RECORDS
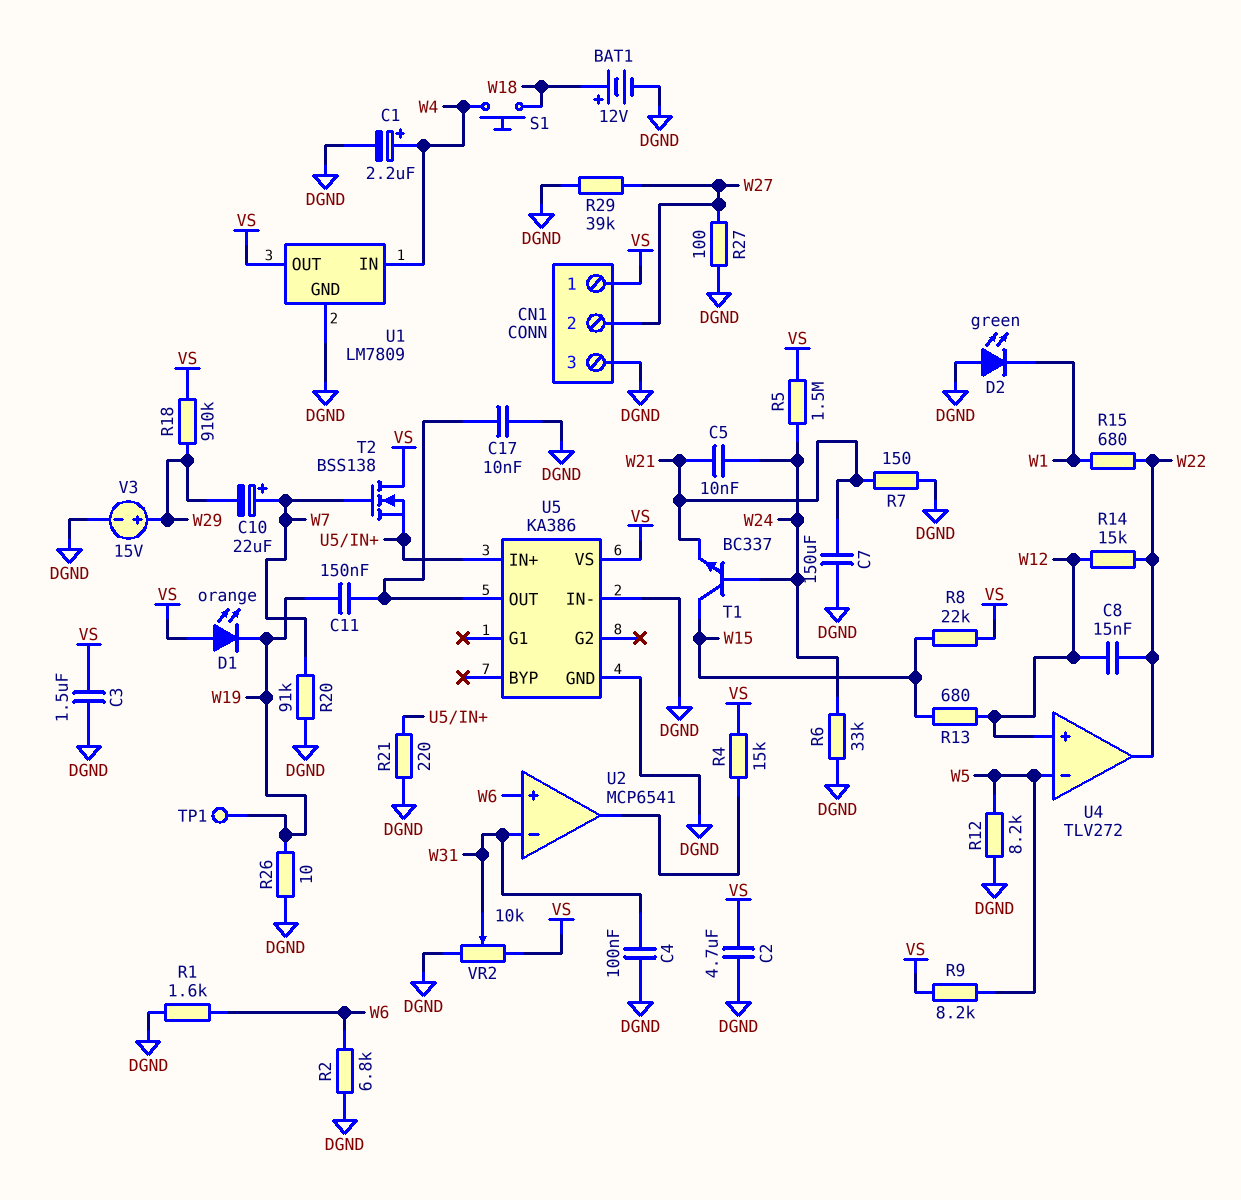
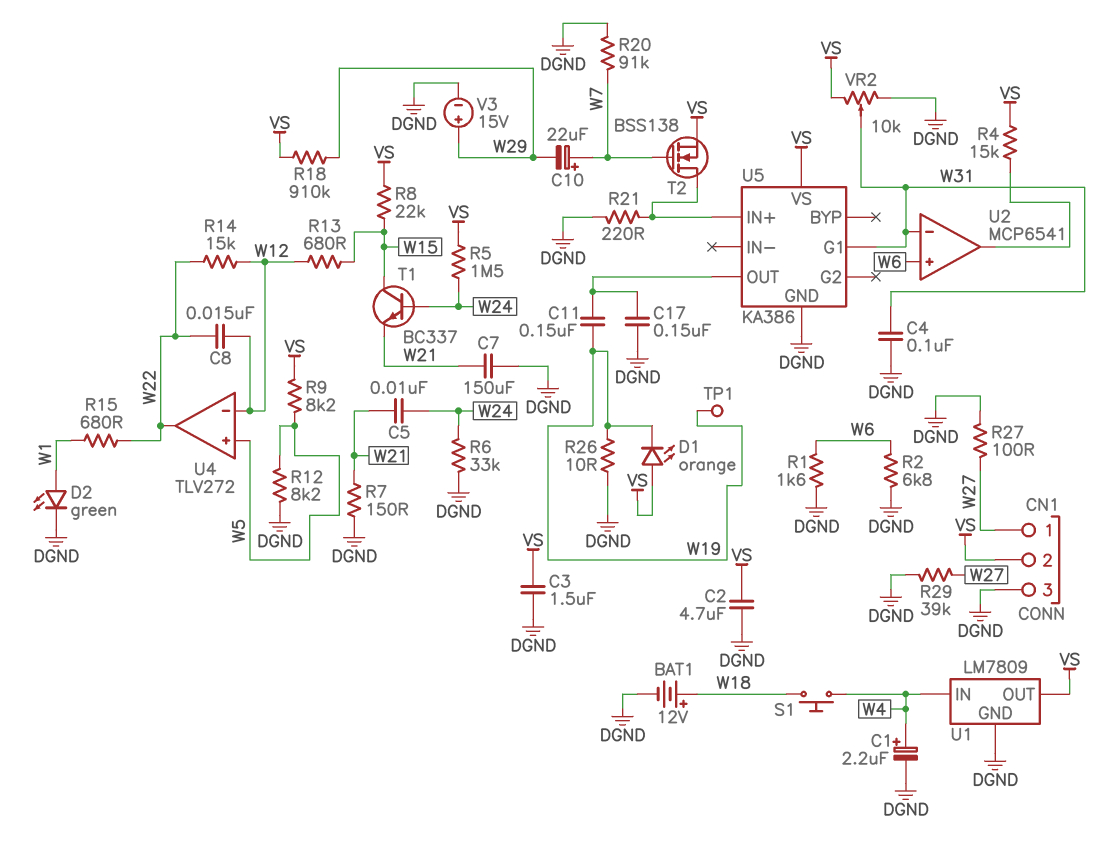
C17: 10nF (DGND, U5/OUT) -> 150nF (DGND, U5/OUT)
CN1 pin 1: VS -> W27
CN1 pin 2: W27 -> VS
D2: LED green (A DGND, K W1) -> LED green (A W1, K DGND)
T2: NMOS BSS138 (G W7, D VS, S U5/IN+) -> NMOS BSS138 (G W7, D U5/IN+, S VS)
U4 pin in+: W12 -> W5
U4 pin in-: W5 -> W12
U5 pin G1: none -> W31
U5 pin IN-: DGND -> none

...

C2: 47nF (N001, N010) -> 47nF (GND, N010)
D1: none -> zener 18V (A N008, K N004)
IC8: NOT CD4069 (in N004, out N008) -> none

WHAT IS BEING ASKED
Everything starting at the line containing "C17: 10nF (DGND, U5/OUT)" and ending at the line containing "U5 pin IN-: DGND -> none" in the records above should be repeated exactly, and only that.

EXERCISE OUTPUT
C17: 10nF (DGND, U5/OUT) -> 150nF (DGND, U5/OUT)
CN1 pin 1: VS -> W27
CN1 pin 2: W27 -> VS
D2: LED green (A DGND, K W1) -> LED green (A W1, K DGND)
T2: NMOS BSS138 (G W7, D VS, S U5/IN+) -> NMOS BSS138 (G W7, D U5/IN+, S VS)
U4 pin in+: W12 -> W5
U4 pin in-: W5 -> W12
U5 pin G1: none -> W31
U5 pin IN-: DGND -> none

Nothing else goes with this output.